§ WHAT YOU HAVE TO DO: Count the lines in the items below that contain the string "front", with case counting, and reply with the number alone.

§ GIVEN ENTRIES:
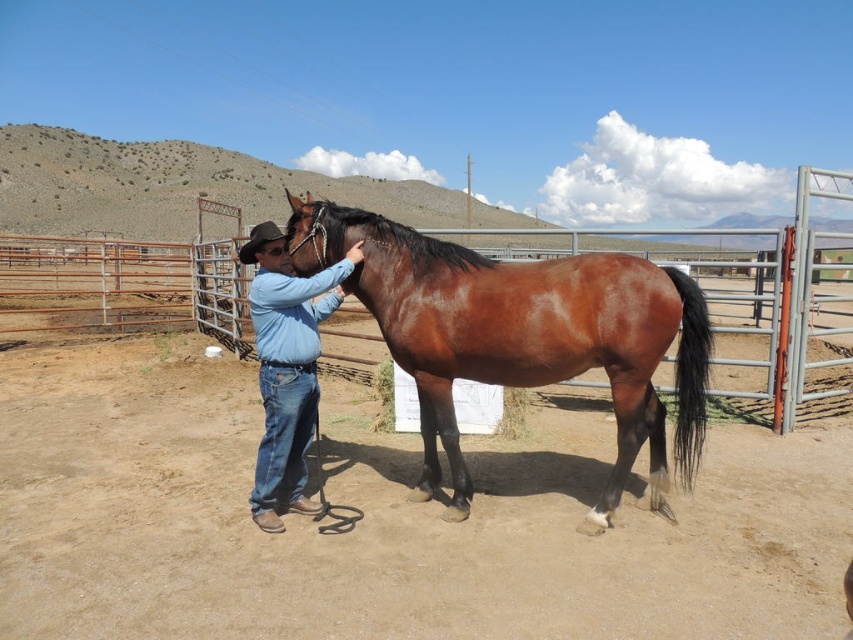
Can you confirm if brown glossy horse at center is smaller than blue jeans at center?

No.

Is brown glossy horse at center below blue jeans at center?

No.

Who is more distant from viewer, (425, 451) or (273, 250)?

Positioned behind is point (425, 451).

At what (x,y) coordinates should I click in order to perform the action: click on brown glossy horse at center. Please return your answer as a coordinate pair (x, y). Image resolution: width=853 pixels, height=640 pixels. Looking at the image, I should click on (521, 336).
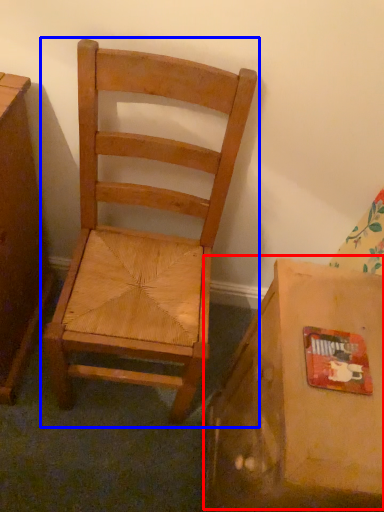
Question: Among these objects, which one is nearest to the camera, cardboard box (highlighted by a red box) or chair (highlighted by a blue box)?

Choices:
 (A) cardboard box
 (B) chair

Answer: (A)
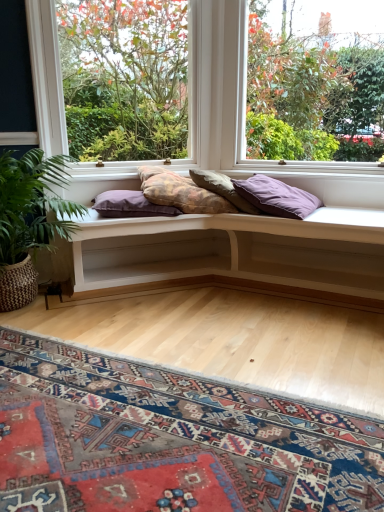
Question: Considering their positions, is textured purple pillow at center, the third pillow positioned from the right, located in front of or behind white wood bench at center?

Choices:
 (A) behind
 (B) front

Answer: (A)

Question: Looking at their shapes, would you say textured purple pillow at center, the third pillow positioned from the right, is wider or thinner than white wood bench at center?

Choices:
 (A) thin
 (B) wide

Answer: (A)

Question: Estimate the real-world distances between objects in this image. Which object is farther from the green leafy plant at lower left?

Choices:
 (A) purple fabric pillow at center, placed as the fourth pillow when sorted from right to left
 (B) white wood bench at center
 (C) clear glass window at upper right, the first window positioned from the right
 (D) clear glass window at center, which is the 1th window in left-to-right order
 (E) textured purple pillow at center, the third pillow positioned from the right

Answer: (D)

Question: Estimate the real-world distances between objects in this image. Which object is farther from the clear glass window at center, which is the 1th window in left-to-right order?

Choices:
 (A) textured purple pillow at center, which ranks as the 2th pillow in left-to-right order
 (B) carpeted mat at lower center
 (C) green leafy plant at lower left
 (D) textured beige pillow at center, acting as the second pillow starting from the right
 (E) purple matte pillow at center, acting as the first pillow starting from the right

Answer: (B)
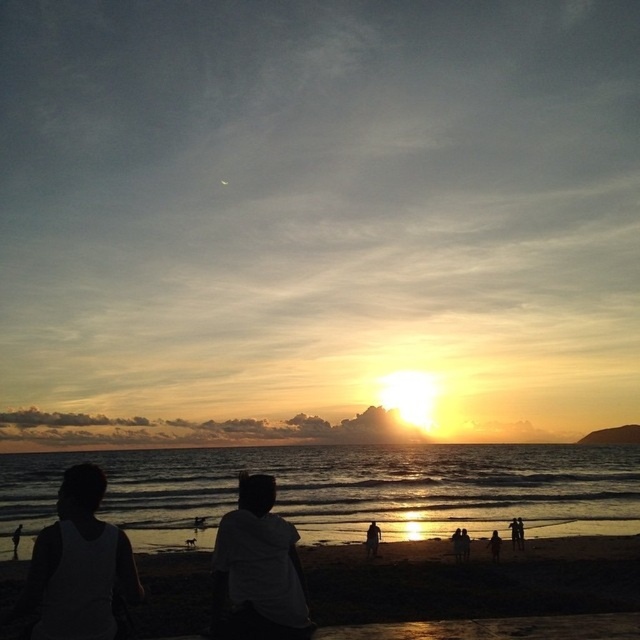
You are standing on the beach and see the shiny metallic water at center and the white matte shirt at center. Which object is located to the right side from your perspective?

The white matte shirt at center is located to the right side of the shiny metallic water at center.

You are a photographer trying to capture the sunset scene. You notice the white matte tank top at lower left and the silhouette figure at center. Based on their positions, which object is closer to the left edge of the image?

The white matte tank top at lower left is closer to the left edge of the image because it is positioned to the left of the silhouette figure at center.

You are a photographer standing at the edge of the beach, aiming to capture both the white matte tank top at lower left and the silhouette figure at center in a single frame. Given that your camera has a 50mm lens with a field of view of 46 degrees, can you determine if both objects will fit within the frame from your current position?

§ RESULT BELOW: 2